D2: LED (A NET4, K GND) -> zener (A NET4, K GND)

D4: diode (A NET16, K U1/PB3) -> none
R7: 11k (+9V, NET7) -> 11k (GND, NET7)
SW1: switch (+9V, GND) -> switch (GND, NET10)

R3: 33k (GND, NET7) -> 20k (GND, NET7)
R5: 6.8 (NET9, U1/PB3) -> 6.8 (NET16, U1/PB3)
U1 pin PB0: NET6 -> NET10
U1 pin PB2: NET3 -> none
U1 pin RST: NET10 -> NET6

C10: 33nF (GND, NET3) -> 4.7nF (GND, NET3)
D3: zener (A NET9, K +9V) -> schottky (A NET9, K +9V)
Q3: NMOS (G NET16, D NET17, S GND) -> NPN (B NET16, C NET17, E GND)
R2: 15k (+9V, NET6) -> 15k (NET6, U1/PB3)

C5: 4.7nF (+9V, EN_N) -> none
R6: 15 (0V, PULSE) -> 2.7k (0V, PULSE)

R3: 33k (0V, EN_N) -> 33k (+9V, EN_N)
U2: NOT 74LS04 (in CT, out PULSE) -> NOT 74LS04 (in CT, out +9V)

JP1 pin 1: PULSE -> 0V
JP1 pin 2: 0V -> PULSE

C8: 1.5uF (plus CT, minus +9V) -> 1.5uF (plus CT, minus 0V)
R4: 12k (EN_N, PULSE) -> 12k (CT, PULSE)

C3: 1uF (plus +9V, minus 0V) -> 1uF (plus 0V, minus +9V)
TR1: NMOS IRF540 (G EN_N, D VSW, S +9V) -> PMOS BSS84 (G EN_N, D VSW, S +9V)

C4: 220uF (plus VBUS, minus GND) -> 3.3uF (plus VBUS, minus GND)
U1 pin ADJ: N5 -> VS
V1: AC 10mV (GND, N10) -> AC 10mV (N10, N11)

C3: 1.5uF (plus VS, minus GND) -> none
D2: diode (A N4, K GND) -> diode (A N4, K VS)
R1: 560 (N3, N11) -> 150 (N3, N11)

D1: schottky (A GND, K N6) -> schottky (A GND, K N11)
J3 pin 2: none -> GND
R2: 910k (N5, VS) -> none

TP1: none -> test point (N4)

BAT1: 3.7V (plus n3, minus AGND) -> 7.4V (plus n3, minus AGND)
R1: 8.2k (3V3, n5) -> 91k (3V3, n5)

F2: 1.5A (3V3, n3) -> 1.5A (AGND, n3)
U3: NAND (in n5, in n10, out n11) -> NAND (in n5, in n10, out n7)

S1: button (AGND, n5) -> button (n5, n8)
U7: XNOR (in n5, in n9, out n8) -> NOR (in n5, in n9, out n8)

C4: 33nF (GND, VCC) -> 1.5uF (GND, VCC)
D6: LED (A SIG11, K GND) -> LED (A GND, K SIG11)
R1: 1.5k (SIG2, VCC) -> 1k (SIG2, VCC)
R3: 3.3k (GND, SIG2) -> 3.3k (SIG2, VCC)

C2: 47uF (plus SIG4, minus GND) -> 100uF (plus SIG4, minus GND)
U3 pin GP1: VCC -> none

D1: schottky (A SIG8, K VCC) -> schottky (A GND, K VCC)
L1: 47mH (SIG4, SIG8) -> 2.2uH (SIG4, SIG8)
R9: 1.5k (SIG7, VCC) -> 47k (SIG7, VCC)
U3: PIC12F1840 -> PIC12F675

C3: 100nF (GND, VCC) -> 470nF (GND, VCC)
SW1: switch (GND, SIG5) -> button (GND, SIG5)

### [To do]
The answer consists solely of the lines from the one containing "U3: NAND (in" through the last line of the data above, reproduced exactly.

### [Problem solution]
U3: NAND (in n5, in n10, out n11) -> NAND (in n5, in n10, out n7)

S1: button (AGND, n5) -> button (n5, n8)
U7: XNOR (in n5, in n9, out n8) -> NOR (in n5, in n9, out n8)

C4: 33nF (GND, VCC) -> 1.5uF (GND, VCC)
D6: LED (A SIG11, K GND) -> LED (A GND, K SIG11)
R1: 1.5k (SIG2, VCC) -> 1k (SIG2, VCC)
R3: 3.3k (GND, SIG2) -> 3.3k (SIG2, VCC)

C2: 47uF (plus SIG4, minus GND) -> 100uF (plus SIG4, minus GND)
U3 pin GP1: VCC -> none

D1: schottky (A SIG8, K VCC) -> schottky (A GND, K VCC)
L1: 47mH (SIG4, SIG8) -> 2.2uH (SIG4, SIG8)
R9: 1.5k (SIG7, VCC) -> 47k (SIG7, VCC)
U3: PIC12F1840 -> PIC12F675

C3: 100nF (GND, VCC) -> 470nF (GND, VCC)
SW1: switch (GND, SIG5) -> button (GND, SIG5)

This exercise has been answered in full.